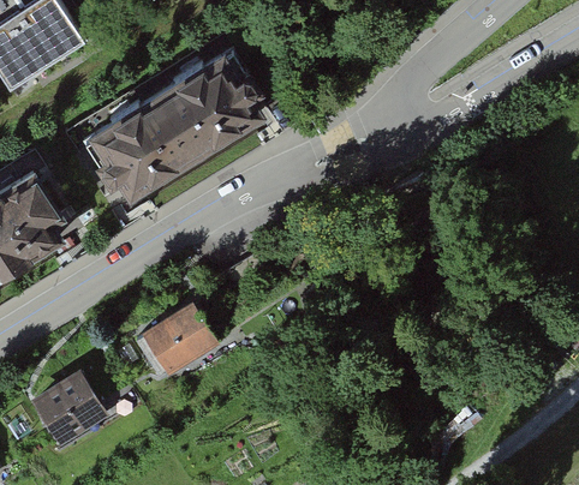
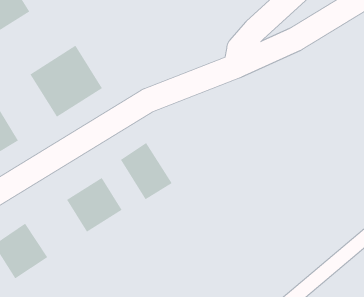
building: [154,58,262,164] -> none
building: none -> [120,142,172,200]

++++++++

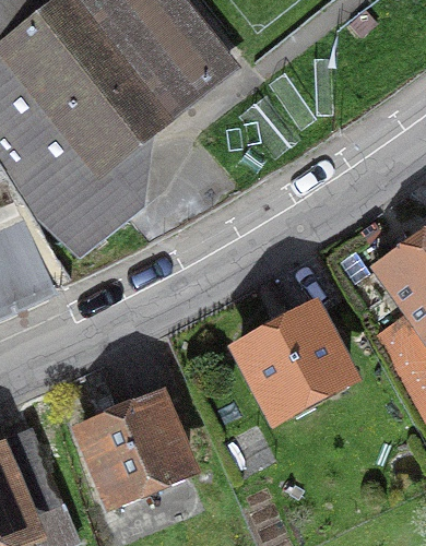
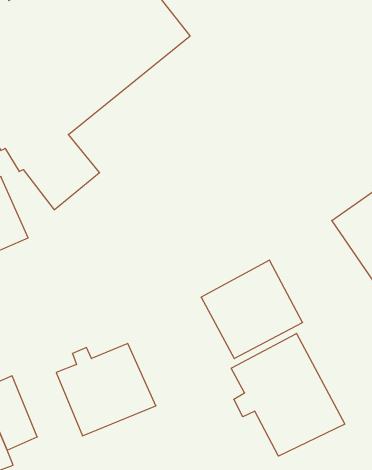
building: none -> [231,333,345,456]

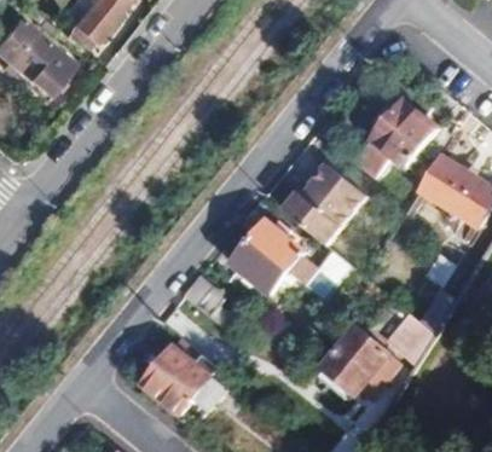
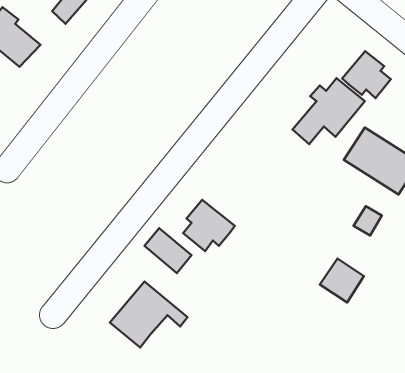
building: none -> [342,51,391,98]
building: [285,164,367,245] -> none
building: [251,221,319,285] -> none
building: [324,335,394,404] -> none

++++++++

Nothing but the lines above from the line with "building: none -> [231,333,345,456]" up to and including the line with "building: [324,335,394,404] -> none" should be returned, exactly as written and without pictures.

building: none -> [231,333,345,456]

building: none -> [342,51,391,98]
building: [285,164,367,245] -> none
building: [251,221,319,285] -> none
building: [324,335,394,404] -> none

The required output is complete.